▸ What to do
Print all of the data exactly, but drop the pictures.

▸ Given data

::::::

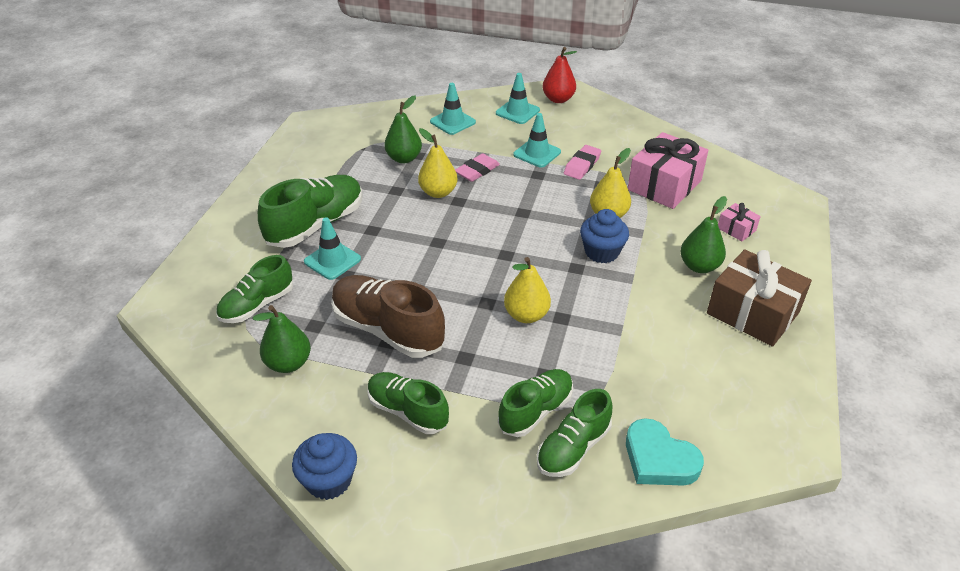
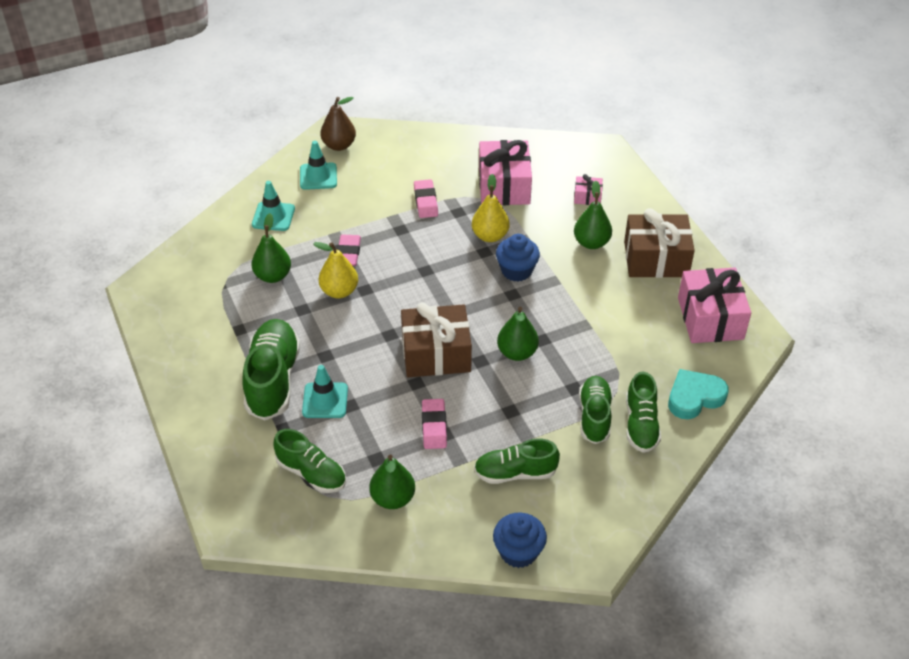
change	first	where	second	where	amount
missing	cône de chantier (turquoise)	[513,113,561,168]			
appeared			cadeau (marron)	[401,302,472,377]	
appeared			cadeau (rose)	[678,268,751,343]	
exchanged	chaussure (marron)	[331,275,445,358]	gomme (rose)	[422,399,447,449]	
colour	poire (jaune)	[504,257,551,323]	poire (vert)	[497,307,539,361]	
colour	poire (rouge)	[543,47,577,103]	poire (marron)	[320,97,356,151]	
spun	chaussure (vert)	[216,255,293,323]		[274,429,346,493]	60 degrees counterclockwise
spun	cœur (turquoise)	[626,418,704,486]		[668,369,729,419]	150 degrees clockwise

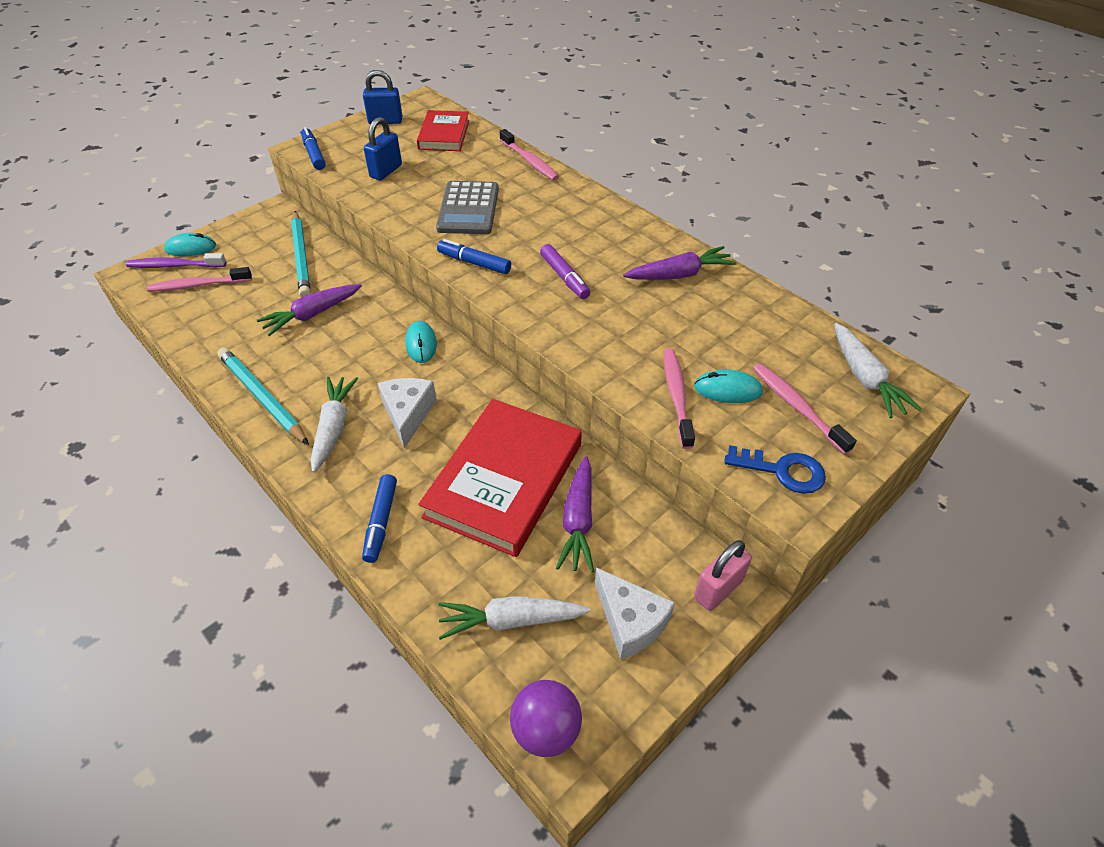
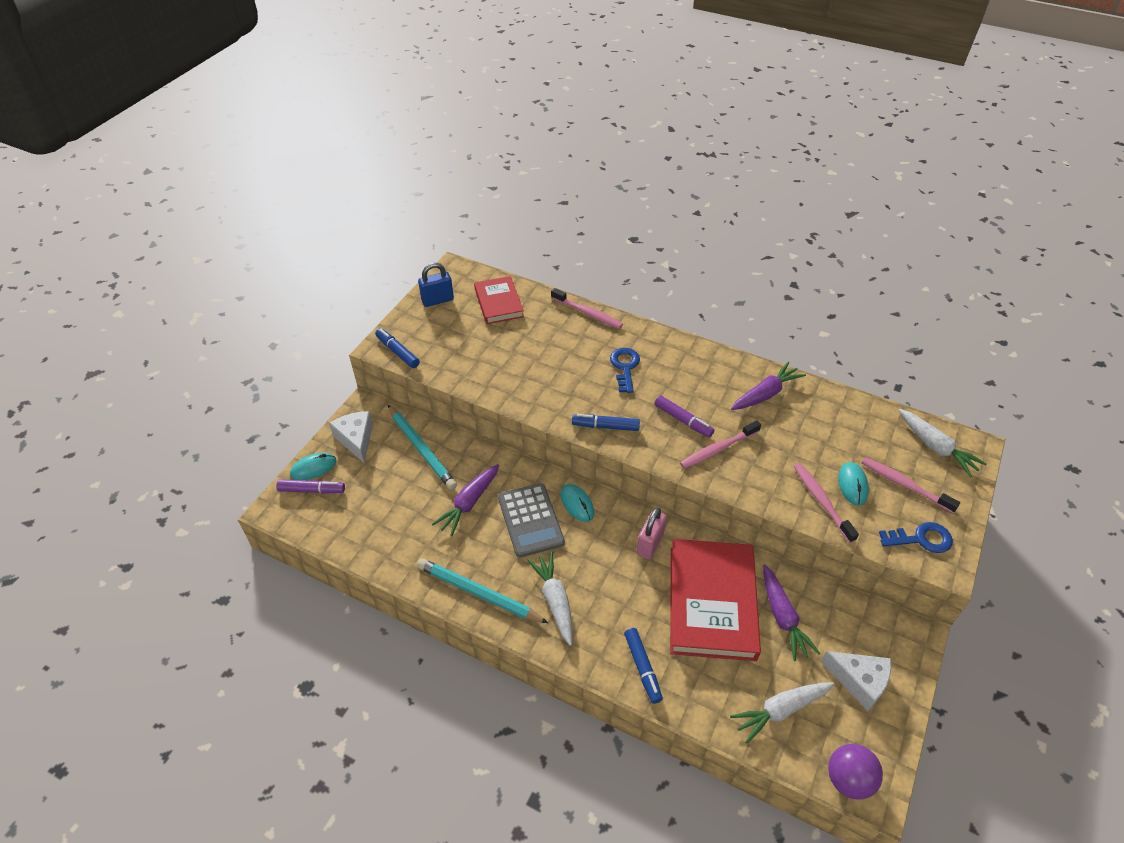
change	first	where	second	where	amount
missing	cadenas (bleu)	[364,117,402,180]			
appeared			clé (bleu)	[610,348,640,393]	
relocated	brosse à dents (rose)	[147,267,252,292]		[680,420,761,469]	
relocated	fromage (blanc)	[378,378,437,448]		[329,411,373,464]	
relocated	calculatrice (gris)	[436,181,499,234]		[498,483,565,558]	
relocated	cadenas (rose)	[694,540,752,611]		[636,507,667,559]	
exchanged	brosse à dents (violet)	[126,253,226,268]	feutre (violet)	[276,479,345,494]	
spun	souris (turquoise)	[694,370,763,403]		[838,462,869,506]	75 degrees counterclockwise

::::::

▸ Solution for this task
change	first	where	second	where	amount
missing	cône de chantier (turquoise)	[513,113,561,168]			
appeared			cadeau (marron)	[401,302,472,377]	
appeared			cadeau (rose)	[678,268,751,343]	
exchanged	chaussure (marron)	[331,275,445,358]	gomme (rose)	[422,399,447,449]	
colour	poire (jaune)	[504,257,551,323]	poire (vert)	[497,307,539,361]	
colour	poire (rouge)	[543,47,577,103]	poire (marron)	[320,97,356,151]	
spun	chaussure (vert)	[216,255,293,323]		[274,429,346,493]	60 degrees counterclockwise
spun	cœur (turquoise)	[626,418,704,486]		[668,369,729,419]	150 degrees clockwise

change	first	where	second	where	amount
missing	cadenas (bleu)	[364,117,402,180]			
appeared			clé (bleu)	[610,348,640,393]	
relocated	brosse à dents (rose)	[147,267,252,292]		[680,420,761,469]	
relocated	fromage (blanc)	[378,378,437,448]		[329,411,373,464]	
relocated	calculatrice (gris)	[436,181,499,234]		[498,483,565,558]	
relocated	cadenas (rose)	[694,540,752,611]		[636,507,667,559]	
exchanged	brosse à dents (violet)	[126,253,226,268]	feutre (violet)	[276,479,345,494]	
spun	souris (turquoise)	[694,370,763,403]		[838,462,869,506]	75 degrees counterclockwise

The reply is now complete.